::: EXCERPTED RECORDS :::

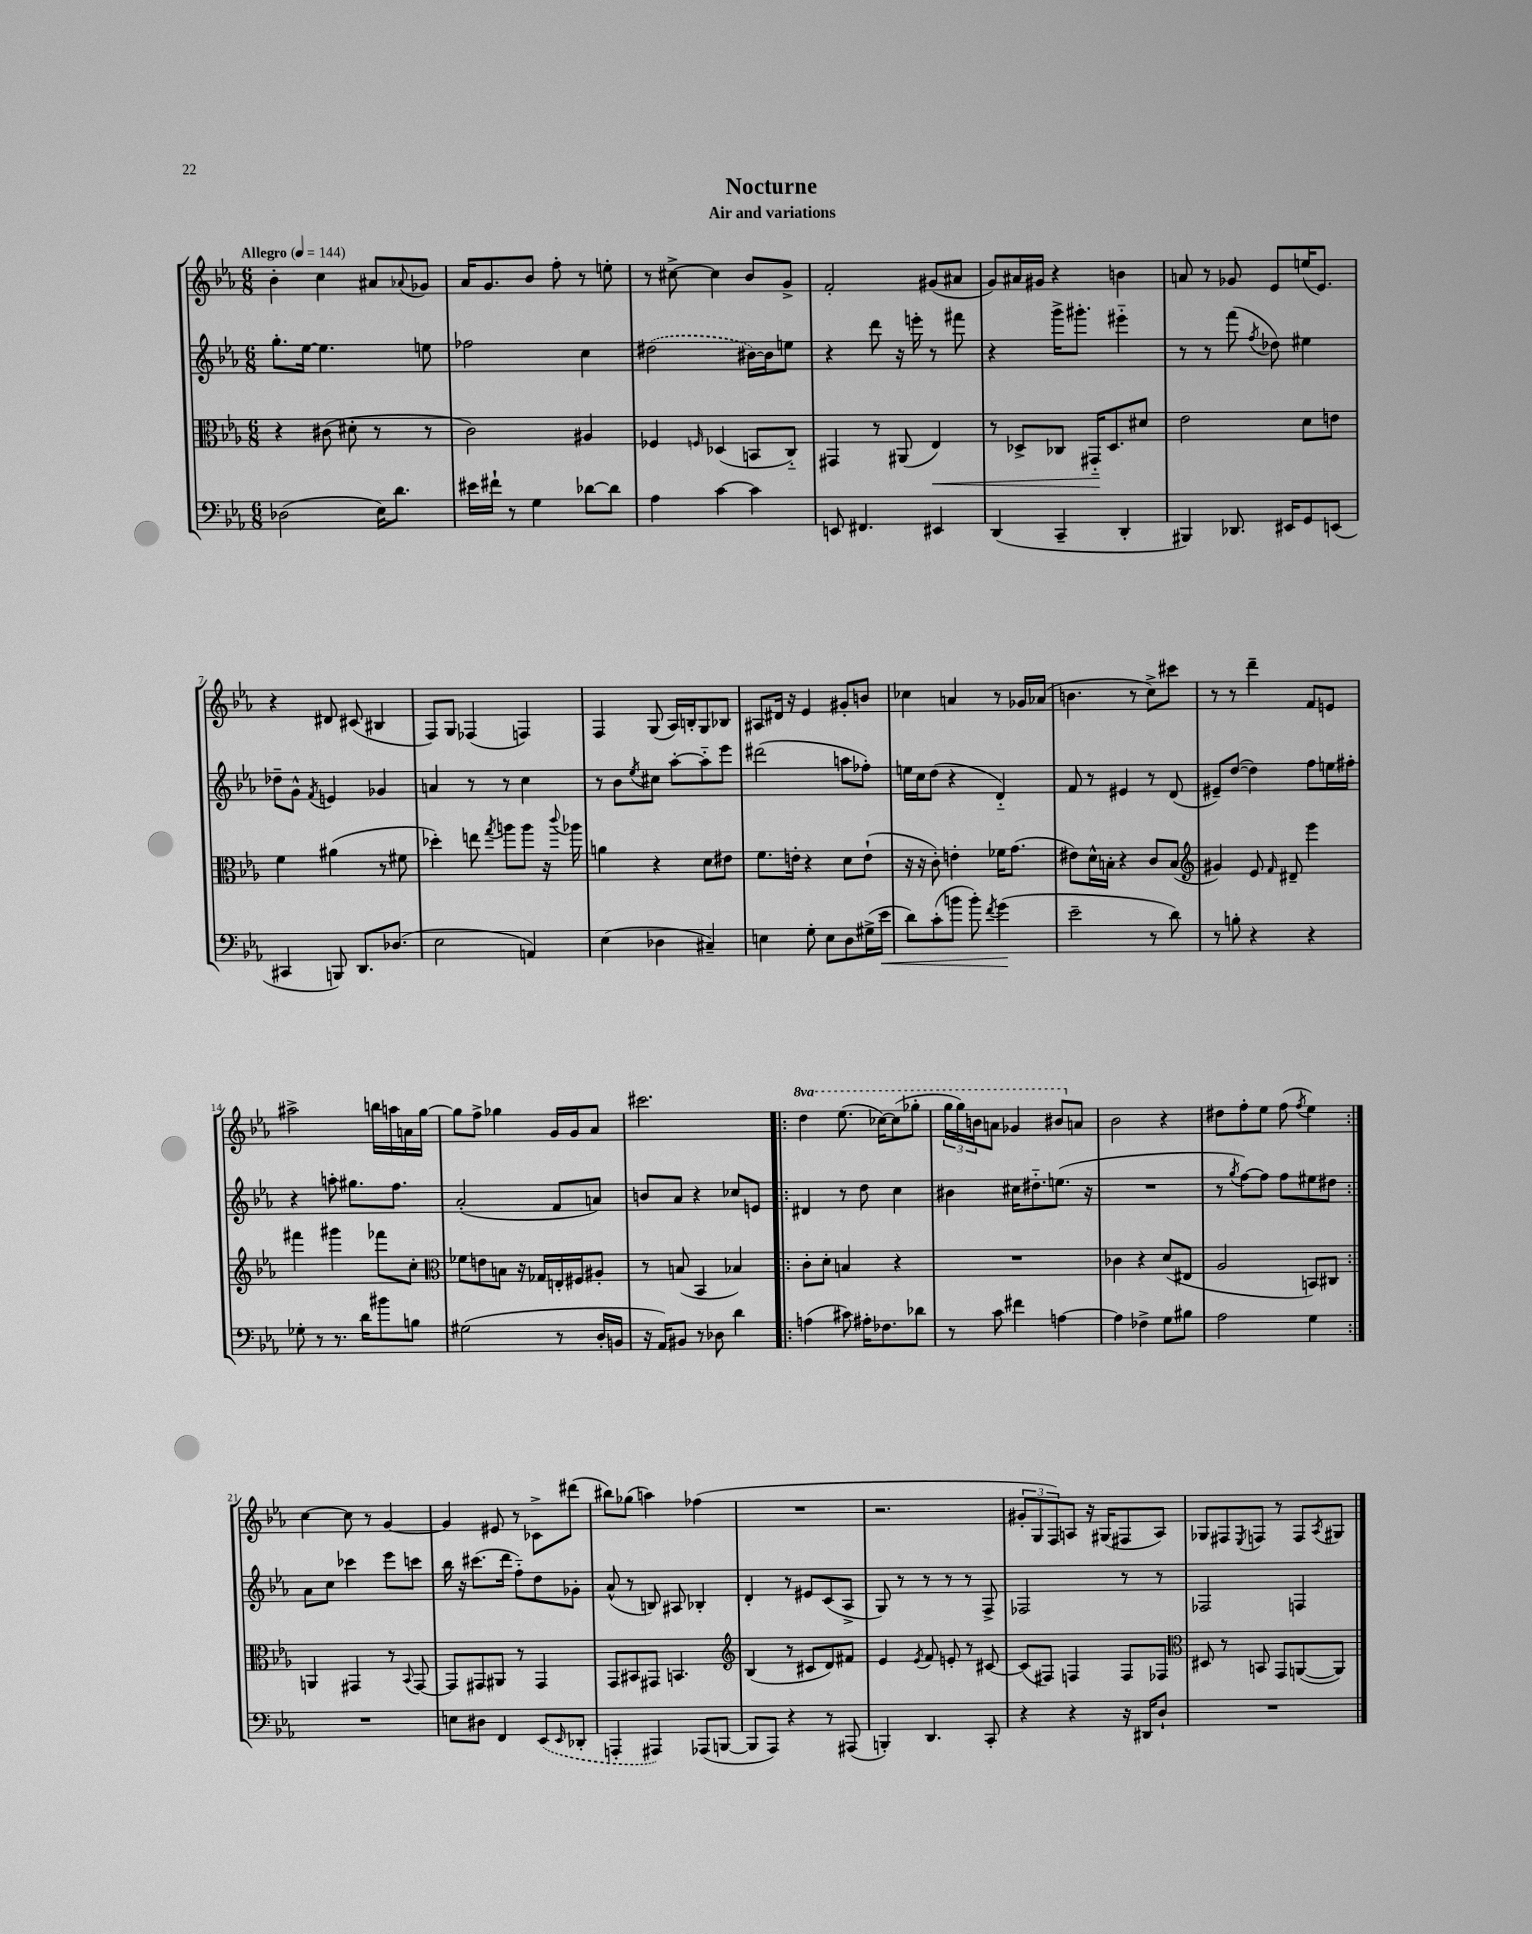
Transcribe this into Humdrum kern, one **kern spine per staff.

**kern	**kern	**kern	**kern
*staff4	*staff3	*staff2	*staff1
*clefF4	*clefC3	*clefG2	*clefG2
*k[b-e-a-]	*k[b-e-a-]	*k[b-e-a-]	*k[b-e-a-]
*M6/8	*M6/8	*M6/8	*M6/8
*MM144	*MM144	*MM144	*MM144
(2D-	4r	8.gg'	4b-'
.	.	[16ee-	.
.	(8c#	4.ee-]	4cc
.	8d#'	.	.
16E-)	8r	.	8a#
8.d	.	.	.
.	.	.	8qqa-
.	8r	8ee	8g-
=	=	=	=
16e#	2c)	2ff-	16a-
16f#`	.	.	8.g
8r	.	.	.
4G	.	.	8b-
.	.	.	8ff'
[8d-	4A#	4cc	8r
8d-]	.	.	8ee'
=	=	=	=
4A-	4F-	(2dd#	8r
.	.	.	[8cc#^
.	16qqF	.	.
[4c	(4D-	.	4cc#]
4c]	8BB	[16b#)	8b-
.	.	16b#]	.
.	8C'~)	8ee	8g^
=	=	=	=
8EE	4GG#	4r	2f'
4.FF#	.	.	.
.	8r	8ddd	.
.	(8AA#	16r	.
.	.	16eee'	.
4EE#	4E-)	8r	(8g#
.	.	8fff#	8a#
=	=	=	=
(4DD	8r	4r	8g)
.	8D-^	.	16a#
.	.	.	16g#
4CC~	8C-	16ggg^	4r
.	.	8.ggg#'	.
.	16GG#'~	.	.
.	8.D-	.	.
4DD'	.	4eee#'~	4b
.	8d#	.	.
=	=	=	=
4BBB#)	2e-	8r	8a
.	.	8r	8r
8.DD-	.	(8fff	8g-
.	.	8qff	.
.	.	8dd-)	8e-
16EE#	.	.	.
8GG	8d	4ee#	(16ee
.	.	.	8.e-)
(8EE	8e	.	.
=	=	=	=
4CC#	4f	8dd-~	4r
.	.	8g^^	.
.	.	8qf	.
8BBB)	(4a#	4e	8d#
8.DD	.	.	(8c#
.	8r	4g-	4B#
(8.D-	.	.	.
.	8f#	.	.
=	=	=	=
2E-	4dd-')	4a	8F)
.	.	.	8G
.	8ee	8r	(4F-
.	8qgg	.	.
.	8aa	8r	.
4AA)	8aa	4cc	4F)
.	16r	.	.
.	8qqccc	.	.
.	16aa-	.	.
=	=	=	=
(4E-	4a	8r	4F
.	.	8b-	.
.	.	8qee-	.
4D-	4r	8cc#	(8G
.	.	[8aa-'	16A-)
.	.	.	16B'
4C#~)	8d	8aa-'~]	8G
.	8e#	8eee-	8B-
=	=	=	=
4E	8.f	(2ddd#	8A#
.	.	.	16d#
.	16e'	.	16r
8G'	4r	.	4e-
8E	.	.	.
8D	8d	8aa	8g#'
(16G#^	(8e`	8ff-')	8b
16e-	.	.	.
=	=	=	=
8d)	16r	16ee	4cc-
.	16r	16cc	.
(8c'	8c')	(8dd	.
8b	4e'	4r	4a
8b')	.	.	.
8qf	.	.	.
(4g	16f-	4d'~)	8r
.	(8.g	.	.
.	.	.	16g-
.	.	.	(16a-
=	=	=	=
2e-~	8e#)	8f	4.b
.	16d^^	8r	.
.	16B'	.	.
.	4r	4e#	.
.	.	.	8r
8r	8c	8r	8cc^)
8d)	(8B	(8d	8ccc#
=	=	=	=
*	*clefG2	*	*
8r	4g#)	8e#~)	8r
8B'	.	([8dd	8r
4r	8e-	4dd])	4ddd~
.	16qqf	.	.
.	8d#~	.	.
4r	4eee-	8ff	8f
.	.	16ee	8e
.	.	16ff#'	.
=	=	=	=
8G-'	4fff#	4r	2aa#^
8r	.	.	.
8.r	4ggg#	8aa'	.
.	.	8.gg#	.
16d	.	.	.
8b#	8fff-	.	16bb
.	.	8.ff	16aa
8B	8cc'	.	16a
.	.	.	[16gg
=	=	=	=
*	*clefC3	*	*
(2G#	8f-	(2a-'	8gg]
.	8e	.	8ff^
.	8B	.	4gg-
.	16r	.	.
.	16G-	.	.
8r	16E'	8f	16g
.	16F#	.	16g
16D'	8A#'	8a)	8a-
16BB	.	.	.
=	=	=	=
16r	8r	8b	2.ccc#
16AA-)	.	.	.
8BB#	(8B	8a-	.
8r	4BB-	4r	.
8D-	.	.	.
4d	4B-)	8cc-	.
.	.	8e	.
=!|:	=!|:	=!|:	=!|:
(4A	8c'	4d#	4ddd
.	8d'	.	.
8c#)	4B	8r	(8.eee-
16A#'	.	8dd	.
8.F-	.	.	[16ccc-)
.	4r	4cc	(8ccc-]
8d-	.	.	8ggg-'
=	=	=	=
8r	2.r	4b#	24ggg
.	.	.	24ggg)
.	.	.	24bb
8c	.	.	8aa
4f#	.	16cc#	4gg-
.	.	8.dd#'~	.
[4A	.	(8.ee	8bb#
.	.	.	8a
.	.	16r	.
=	=	=	=
4A]	4c-	2.r	2b-
4F-^	4r	.	.
8G	(8d	.	4r
8B#	8E#	.	.
=	=	=	=
2A-	2A-	8r	8dd#
.	.	8qgg	.
.	.	[8ff)	8ff'
.	.	8ff]	8ee-
.	.	8ff	(8ff
.	.	.	8qff
4G	8BB)	8ee#	4ee-)
.	8C#	8dd#	.
=:|!	=:|!	=:|!	=:|!
2.r	4AA	8a-	[4cc
.	.	8cc	.
.	4GG#	4ccc-	8cc]
.	.	.	8r
.	8r	8eee-	[4g
.	8qqBB-	.	.
.	[8GG#	8ccc	.
=	=	=	=
8E	8GG#]	16bb-	4g]
.	.	16r	.
8D#	8GG#	(8.ccc#	.
4FF	8AA#	.	8e#
.	.	16ddd	.
.	8r	8ff'~)	8r
(8EE-	4GG#	8dd	8c-^
16qqEE-	.	.	.
8DD-'	.	8g-'	(8ddd#
=	=	=	=
4AAA'	8GG	(8a-^^	8bb#)
.	8BB#	8r	(8gg-
4AAA#)	8GG#	8B)	4aa)
.	4.BB	8A#	.
(8AAA-	.	4B-'	(4ff-
[8BBB	.	.	.
=	=	=	=
*	*clefG2	*	*
8BBB]	(4B-	4d'	2.r
8AAA-)	.	.	.
4r	8r	8r	.
.	8c#	8e#	.
8r	8d)	(8c	.
(8AAA#	8f#	8A-^	.
=	=	=	=
4BBB')	4e-	8G)	2.r
.	.	8r	.
.	8qe-	.	.
4.DD	8f	8r	.
.	8e'	8r	.
.	8r	8r	.
8CC'	[8c#	8F^	.
=	=	=	=
4r	(8c#]	2F-	12g#'
.	.	.	12G
.	8F#)	.	.
.	.	.	12F)
4r	4F	.	8A
.	.	.	16r
.	.	.	(16G#
16r	8F	8r	8F#
16DD#	.	.	.
8D`	8F-	8r	8A)
=	=	=	=
*	*clefC3	*	*
2.r	8D#	2F-	8G-
.	8r	.	8F#
.	.	.	8qE-
.	8BB	.	8F
.	8GG	.	8r
.	([8AA	4F	8F
.	.	.	8qA-
.	8AA])	.	8G#
==	==	==	==
*-	*-	*-	*-
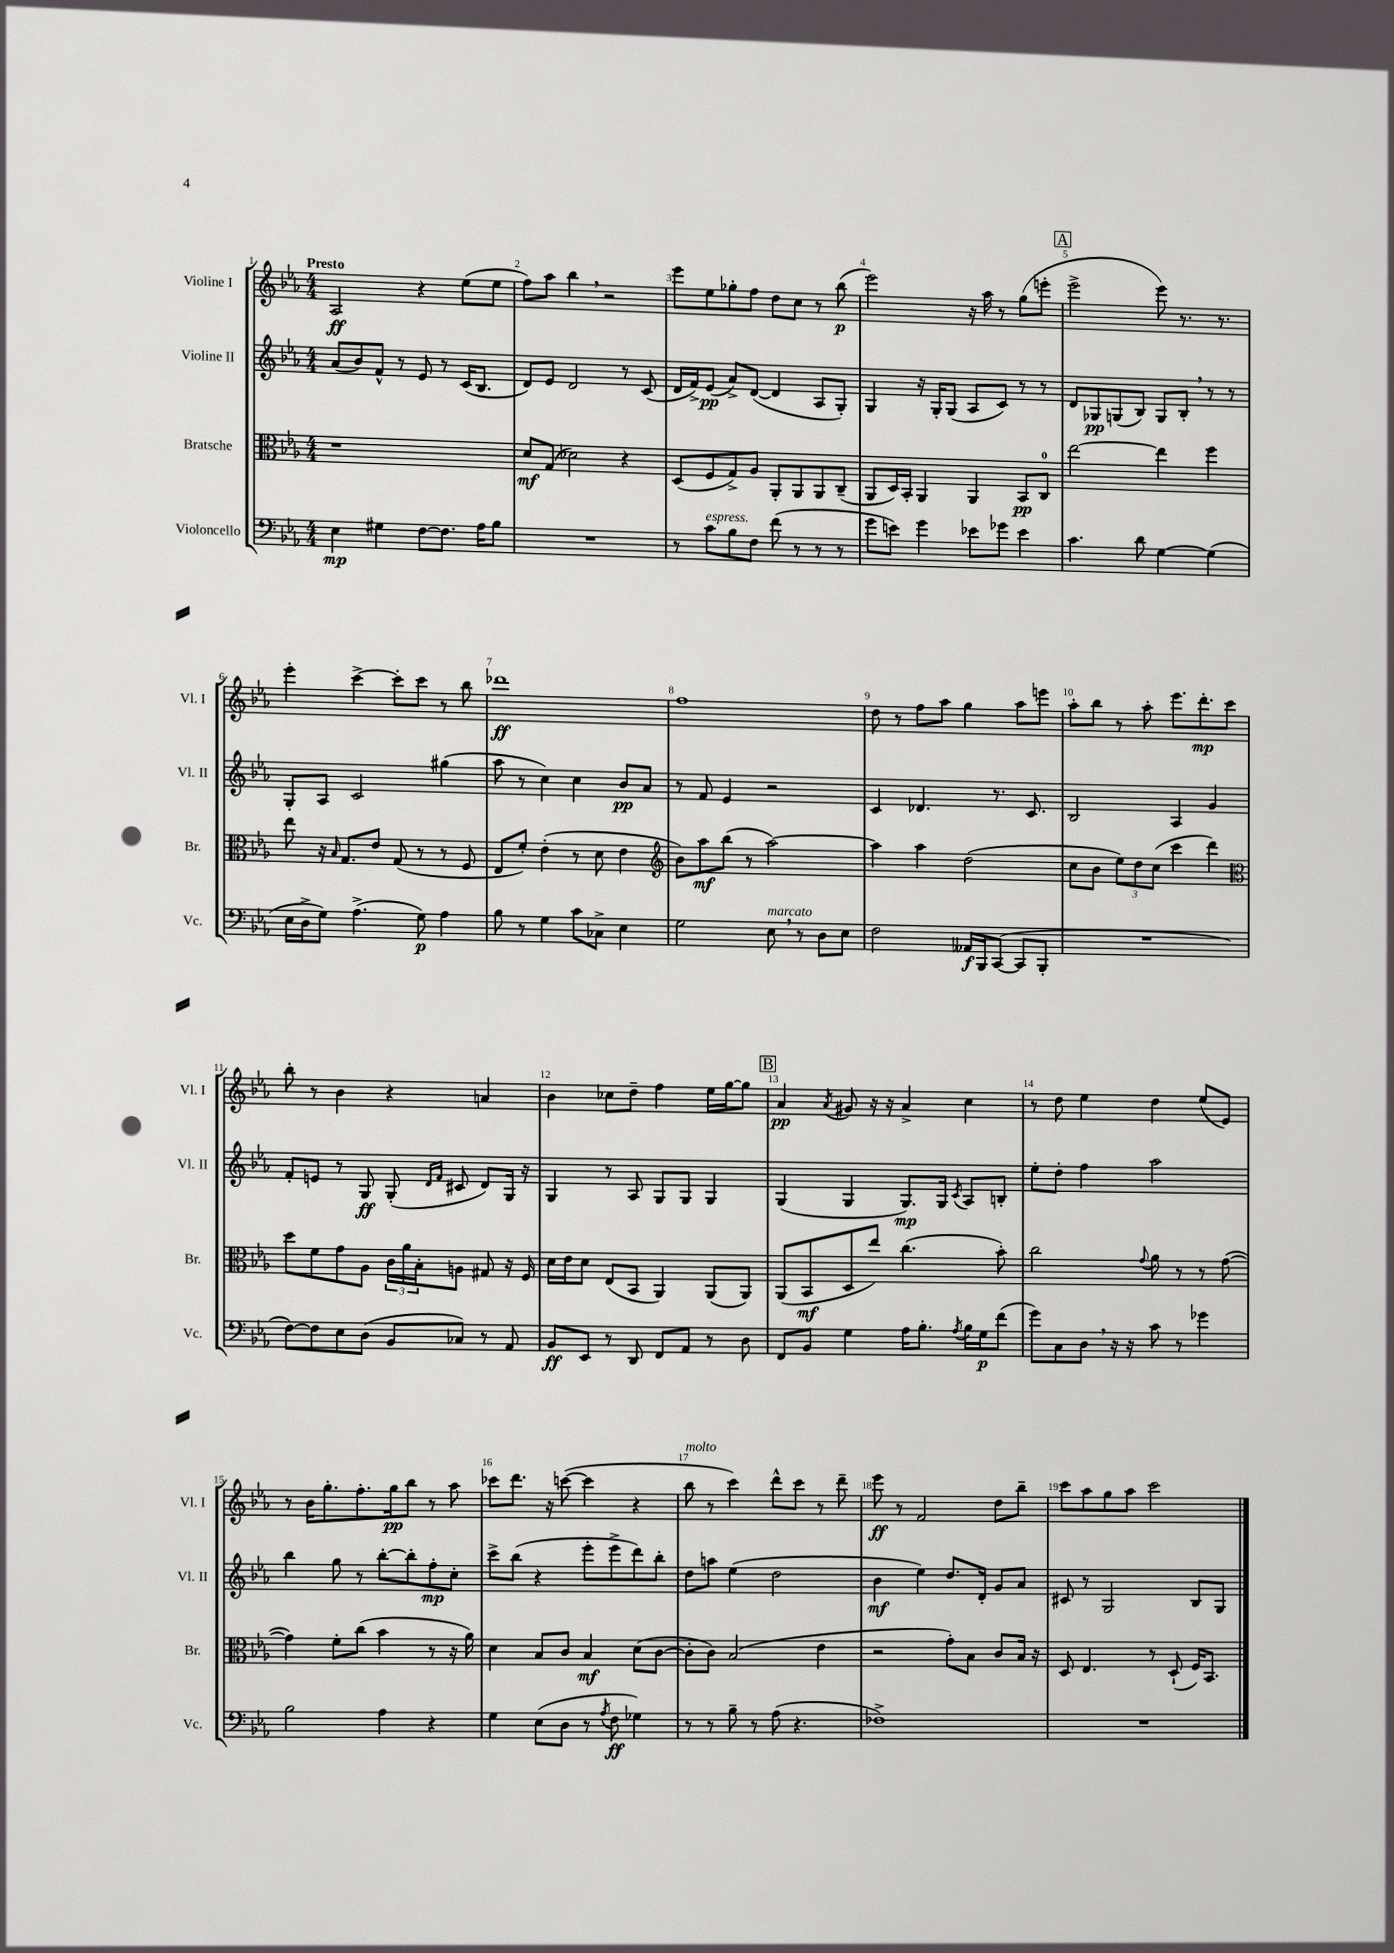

:::

# [OBJECTIVE]
How many lines in the rows contain the string "kern" with the same capitalization? Reply with only the number.

# [WORKED ANSWER]
2